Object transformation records
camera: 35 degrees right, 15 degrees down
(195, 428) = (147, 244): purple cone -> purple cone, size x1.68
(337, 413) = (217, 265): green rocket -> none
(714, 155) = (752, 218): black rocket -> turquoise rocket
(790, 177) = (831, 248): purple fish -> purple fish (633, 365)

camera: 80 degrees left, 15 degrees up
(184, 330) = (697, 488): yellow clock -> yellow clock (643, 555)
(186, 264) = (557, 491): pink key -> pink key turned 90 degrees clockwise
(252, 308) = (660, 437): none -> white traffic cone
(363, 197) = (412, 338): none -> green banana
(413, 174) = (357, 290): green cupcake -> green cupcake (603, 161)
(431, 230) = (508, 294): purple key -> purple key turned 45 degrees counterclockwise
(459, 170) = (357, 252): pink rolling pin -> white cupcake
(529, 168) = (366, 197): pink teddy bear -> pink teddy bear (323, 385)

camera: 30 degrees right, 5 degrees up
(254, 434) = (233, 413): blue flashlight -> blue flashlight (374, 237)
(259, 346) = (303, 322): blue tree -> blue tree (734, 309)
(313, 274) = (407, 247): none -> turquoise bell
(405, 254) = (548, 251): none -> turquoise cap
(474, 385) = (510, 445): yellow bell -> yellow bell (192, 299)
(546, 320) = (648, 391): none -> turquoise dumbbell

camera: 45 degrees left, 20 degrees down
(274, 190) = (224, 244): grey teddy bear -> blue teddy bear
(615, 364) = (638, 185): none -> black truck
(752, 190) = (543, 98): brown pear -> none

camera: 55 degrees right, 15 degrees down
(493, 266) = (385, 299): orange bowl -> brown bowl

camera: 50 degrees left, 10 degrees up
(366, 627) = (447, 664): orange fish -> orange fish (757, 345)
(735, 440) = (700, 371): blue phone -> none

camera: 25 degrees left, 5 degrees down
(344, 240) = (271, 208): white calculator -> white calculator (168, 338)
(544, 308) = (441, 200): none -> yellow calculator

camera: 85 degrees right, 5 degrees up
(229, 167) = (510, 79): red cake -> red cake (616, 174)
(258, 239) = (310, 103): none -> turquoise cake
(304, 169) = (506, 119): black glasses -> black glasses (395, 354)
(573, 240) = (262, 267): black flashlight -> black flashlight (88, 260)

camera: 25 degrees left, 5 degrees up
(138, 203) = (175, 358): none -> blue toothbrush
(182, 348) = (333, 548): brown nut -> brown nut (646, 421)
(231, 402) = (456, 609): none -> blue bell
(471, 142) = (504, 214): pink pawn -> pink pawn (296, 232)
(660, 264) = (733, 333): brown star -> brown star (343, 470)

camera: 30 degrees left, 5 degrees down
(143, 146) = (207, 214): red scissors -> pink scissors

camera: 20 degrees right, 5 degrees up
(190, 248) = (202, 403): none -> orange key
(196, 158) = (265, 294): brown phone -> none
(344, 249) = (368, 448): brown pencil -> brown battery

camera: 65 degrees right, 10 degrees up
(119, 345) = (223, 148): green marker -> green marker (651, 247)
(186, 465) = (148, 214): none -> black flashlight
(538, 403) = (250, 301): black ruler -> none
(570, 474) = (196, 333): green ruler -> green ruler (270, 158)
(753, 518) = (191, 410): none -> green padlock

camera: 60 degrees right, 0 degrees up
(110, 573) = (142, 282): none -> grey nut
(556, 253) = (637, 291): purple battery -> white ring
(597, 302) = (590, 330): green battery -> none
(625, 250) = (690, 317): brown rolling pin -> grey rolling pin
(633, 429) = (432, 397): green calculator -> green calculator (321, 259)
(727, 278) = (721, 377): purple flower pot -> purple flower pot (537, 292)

§ TASK
Using the data above, reproduce exactly the lines between those holding "(252, 308) = (660, 437): none" and "(529, 168) = (366, 197): pink", inclusive, and no others.

§ WORKED SOLUTION
(252, 308) = (660, 437): none -> white traffic cone
(363, 197) = (412, 338): none -> green banana
(413, 174) = (357, 290): green cupcake -> green cupcake (603, 161)
(431, 230) = (508, 294): purple key -> purple key turned 45 degrees counterclockwise
(459, 170) = (357, 252): pink rolling pin -> white cupcake
(529, 168) = (366, 197): pink teddy bear -> pink teddy bear (323, 385)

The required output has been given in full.